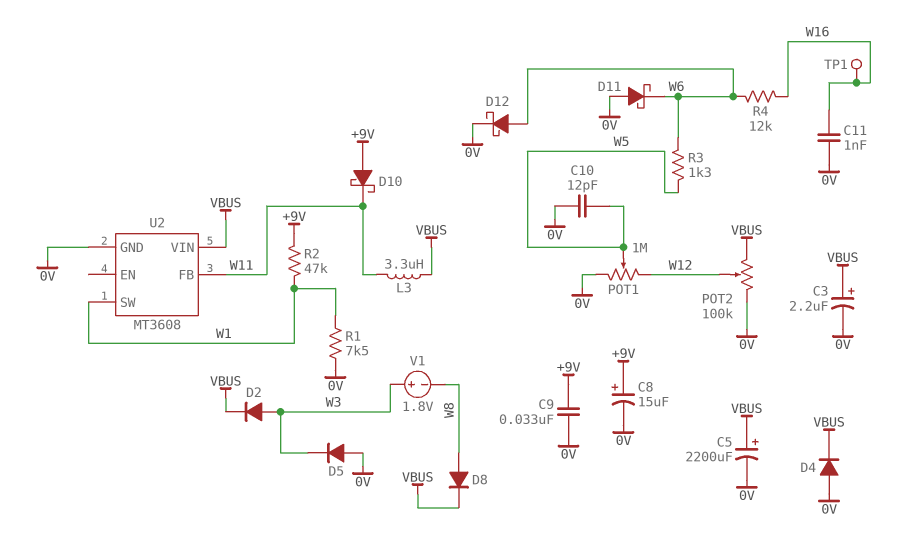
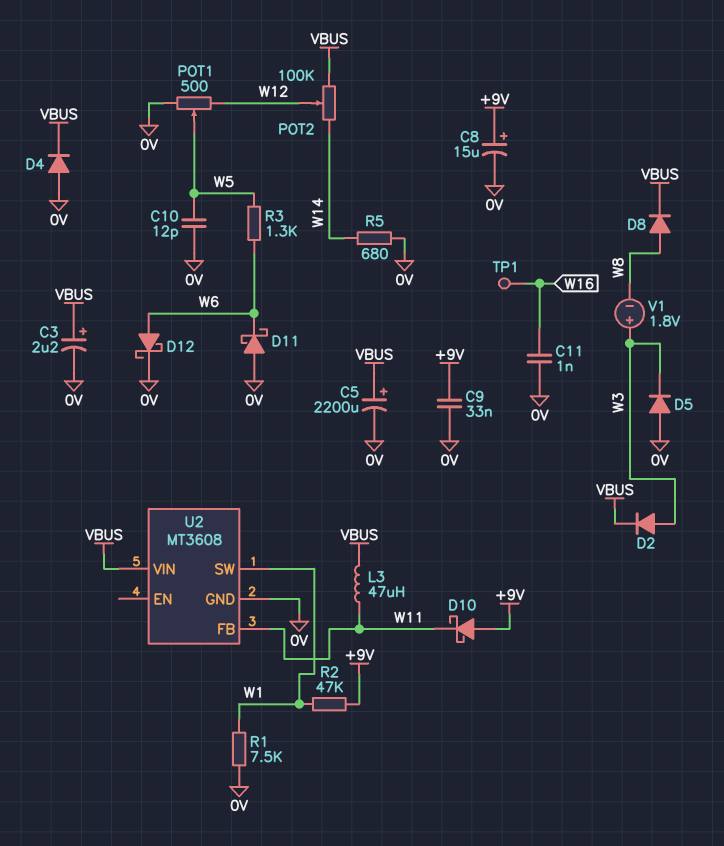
L3: 3.3uH (VBUS, W11) -> 47uH (VBUS, W11)
POT1: 1M (0V, W12, wiper W5) -> 500 (0V, W12, wiper W5)
POT2: 100k (0V, VBUS, wiper W12) -> 100k (VBUS, W14, wiper W12)
R4: 12k (W6, W16) -> none
R5: none -> 680 (0V, W14)

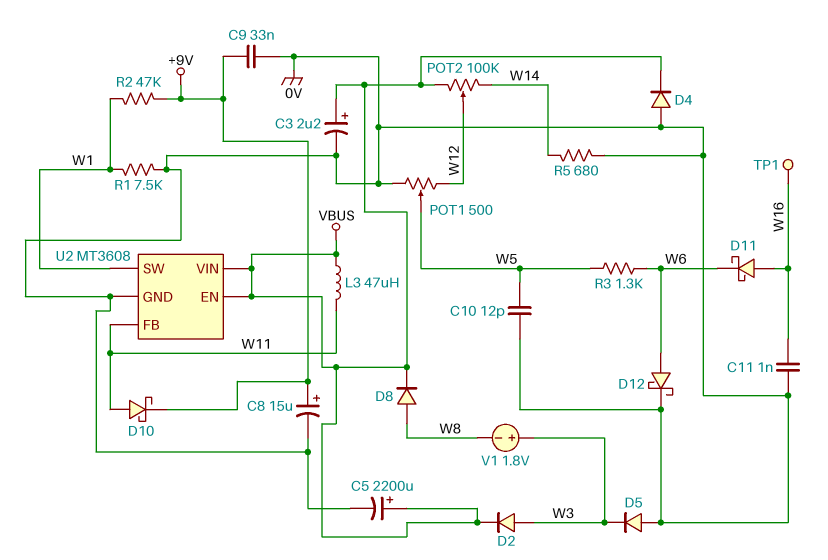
D10: schottky (A +9V, K W11) -> schottky (A W11, K +9V)
D11: schottky (A 0V, K W6) -> schottky (A W16, K W6)
U2 pin EN: none -> VBUS

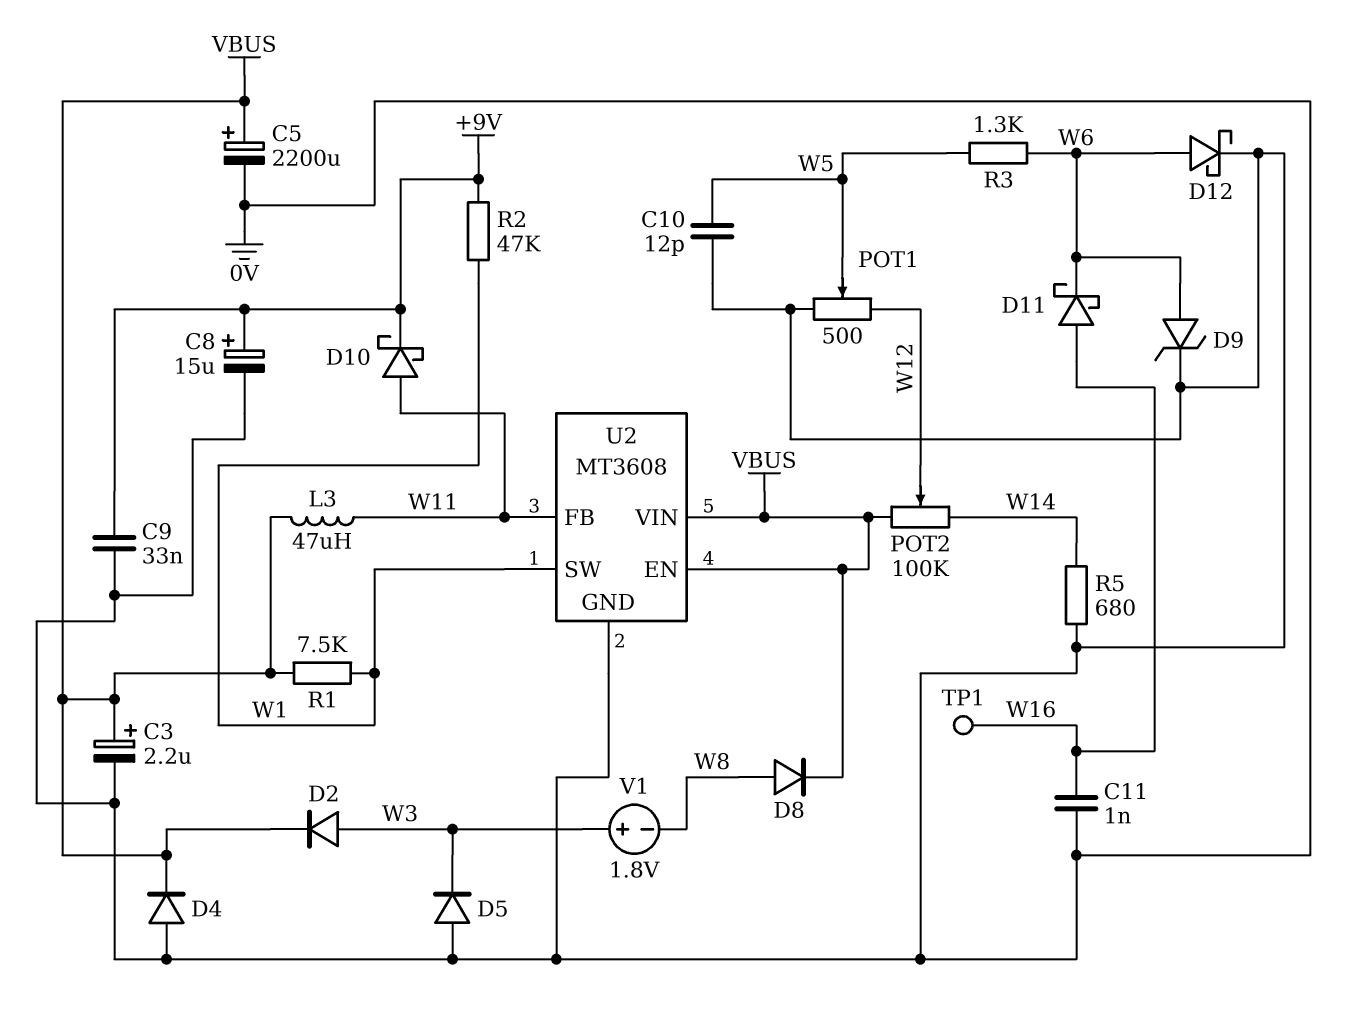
D9: none -> zener (A W6, K 0V)
R1: 7.5k (0V, W1) -> 7.5k (VBUS, W1)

→ About this task
Copy out, in full, each line above that has the word "VBUS" in it.

→ Response box
L3: 3.3uH (VBUS, W11) -> 47uH (VBUS, W11)
POT2: 100k (0V, VBUS, wiper W12) -> 100k (VBUS, W14, wiper W12)
U2 pin EN: none -> VBUS
R1: 7.5k (0V, W1) -> 7.5k (VBUS, W1)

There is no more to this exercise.